### Assignment:
Omit all images, then repeat exactly the lines below from the one containing "purple eraser: 0 -> 1" through the one containing "purple tree: 4 -> 5", both ends included.

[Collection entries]
• • •

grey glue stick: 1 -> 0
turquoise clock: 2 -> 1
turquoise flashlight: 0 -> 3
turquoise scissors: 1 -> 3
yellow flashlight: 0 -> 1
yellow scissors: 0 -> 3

• • •

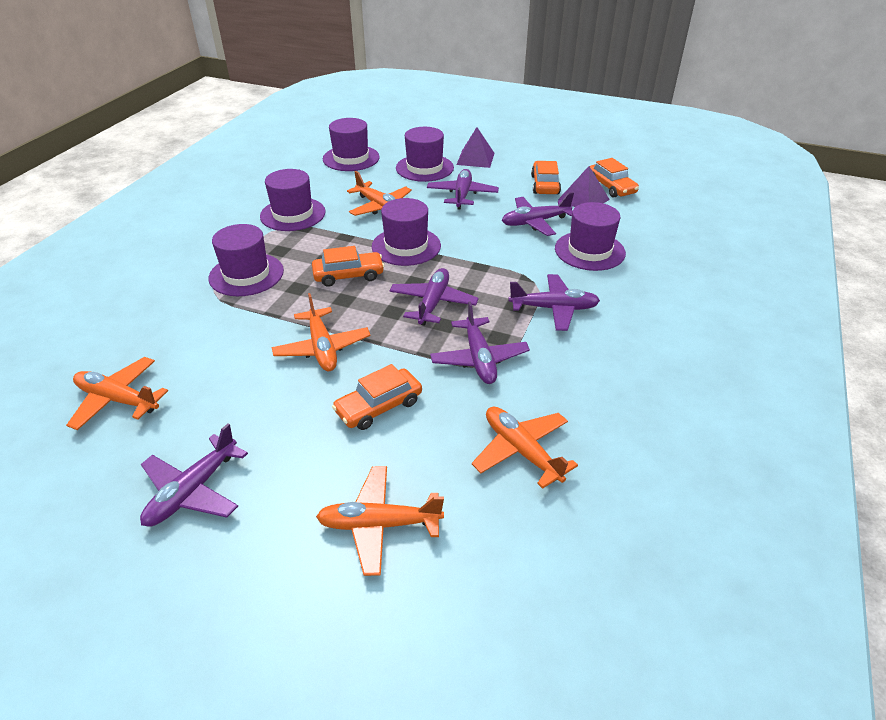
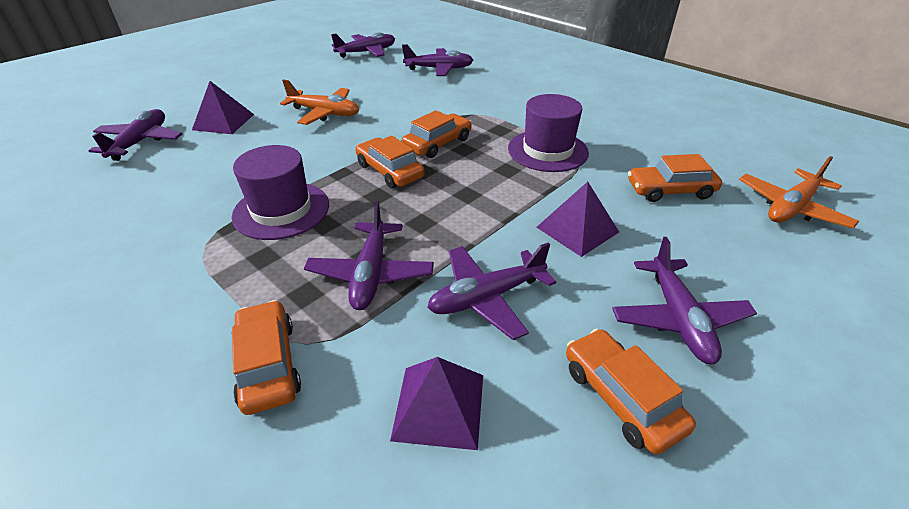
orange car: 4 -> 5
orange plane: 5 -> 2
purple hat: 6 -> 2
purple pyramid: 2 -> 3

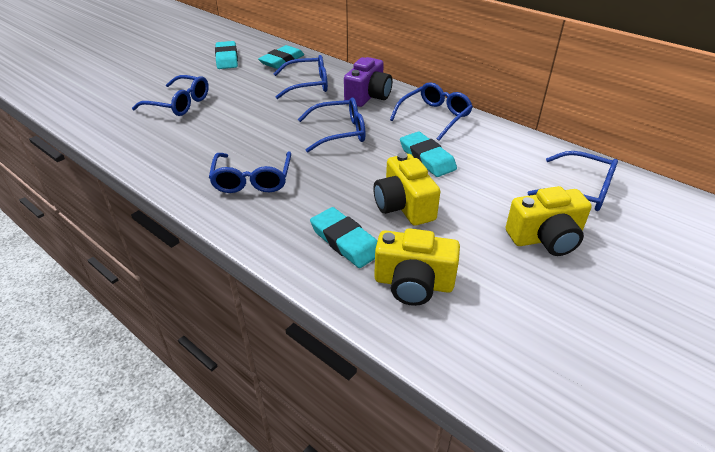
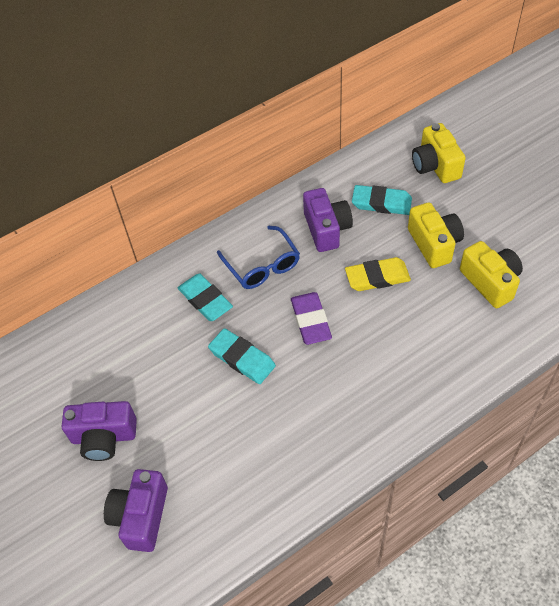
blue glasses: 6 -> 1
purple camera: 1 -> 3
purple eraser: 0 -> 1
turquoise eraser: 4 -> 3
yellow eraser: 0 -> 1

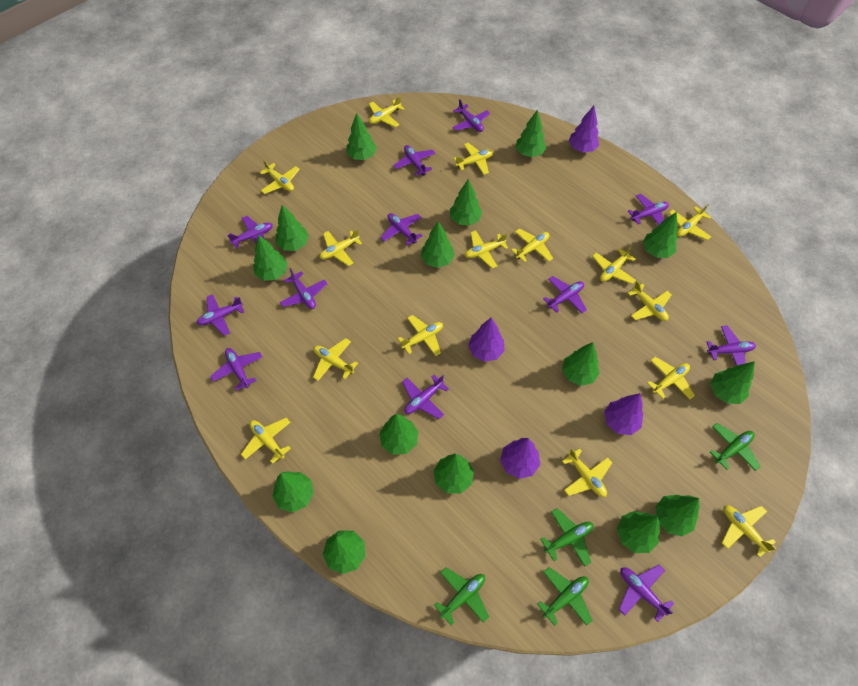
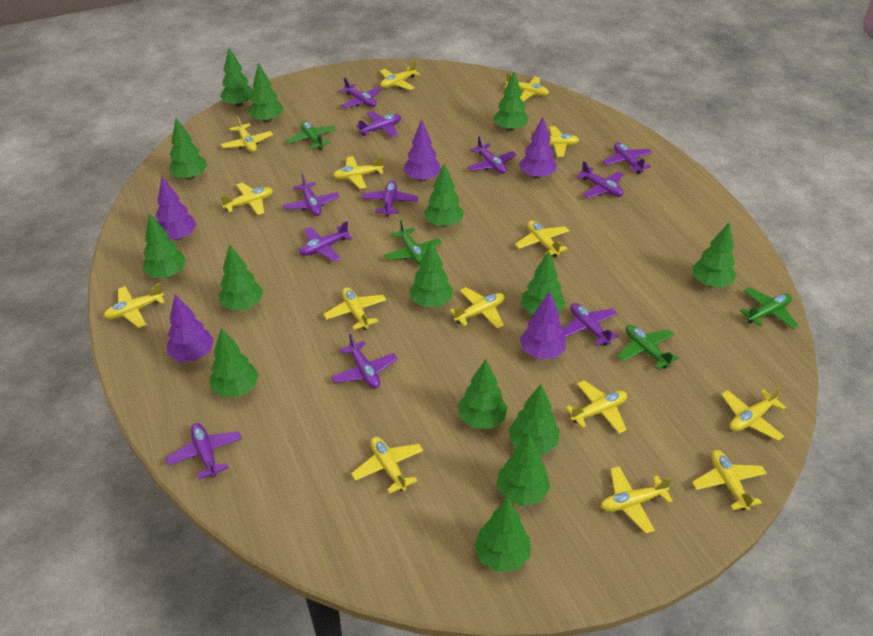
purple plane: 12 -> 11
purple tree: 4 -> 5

• • •

### Answer section:
purple eraser: 0 -> 1
turquoise eraser: 4 -> 3
yellow eraser: 0 -> 1

purple plane: 12 -> 11
purple tree: 4 -> 5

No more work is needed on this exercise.